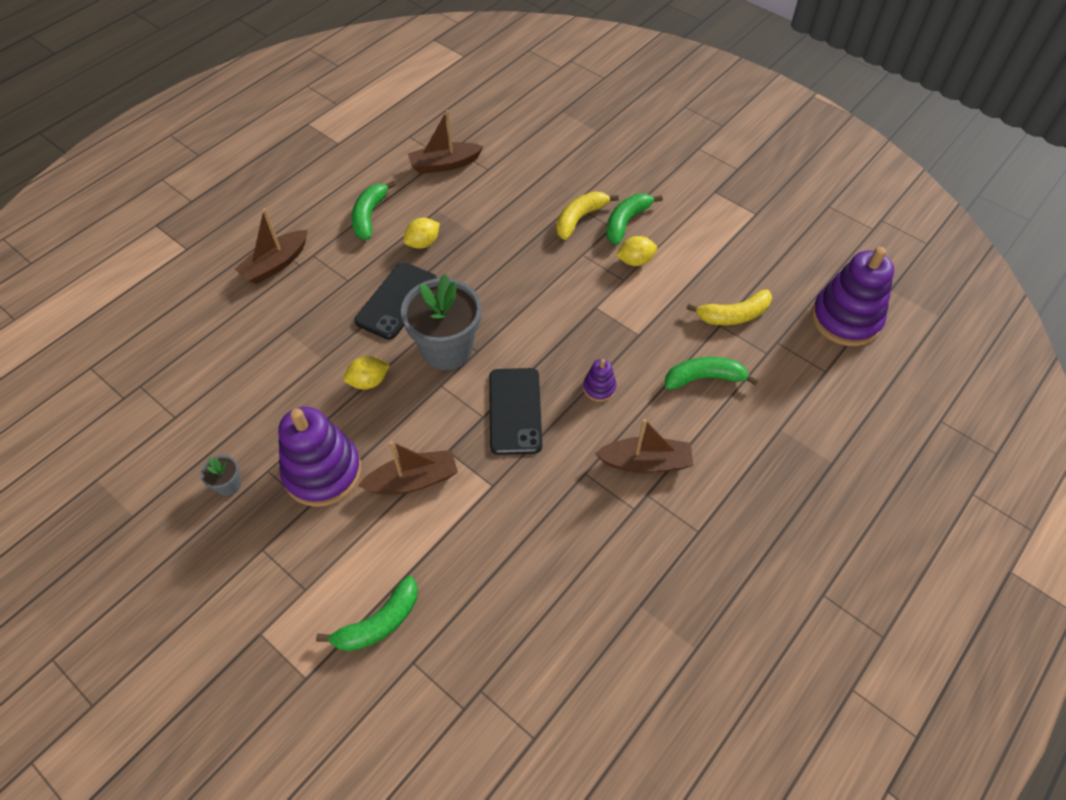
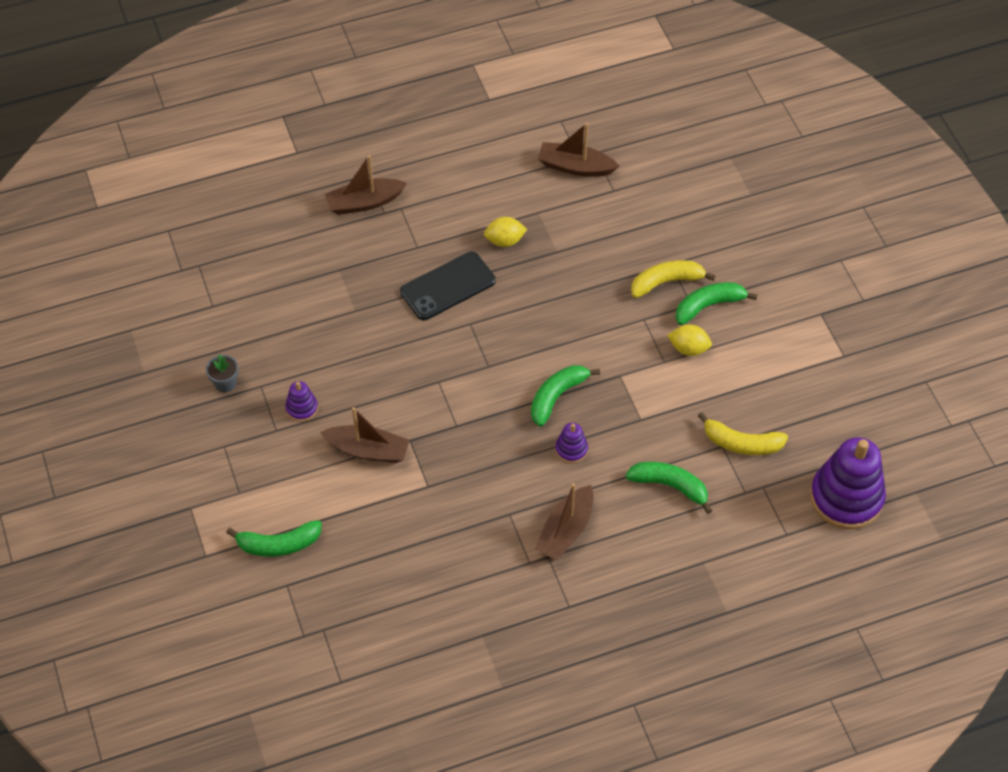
camera: 30 degrees right, 0 degrees up
(322, 472) = (302, 408): purple stacking toy -> purple stacking toy, size x0.45
(368, 382) = (381, 350): yellow lemon -> none
(369, 216) = (473, 191): green banana -> green banana (557, 397)
(447, 349) = (463, 352): grey flower pot -> none
(515, 411) = (486, 434): black phone -> none
(645, 462) = (566, 530): brown boat -> brown boat turned 90 degrees clockwise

——————————

**Task instructions**
Nothing should appear in the reply except the lines from the start of the listing above through the line with "(369, 216) = (473, 191): green", repeated exactly and free of pictures.

**Response area**
camera: 30 degrees right, 0 degrees up
(322, 472) = (302, 408): purple stacking toy -> purple stacking toy, size x0.45
(368, 382) = (381, 350): yellow lemon -> none
(369, 216) = (473, 191): green banana -> green banana (557, 397)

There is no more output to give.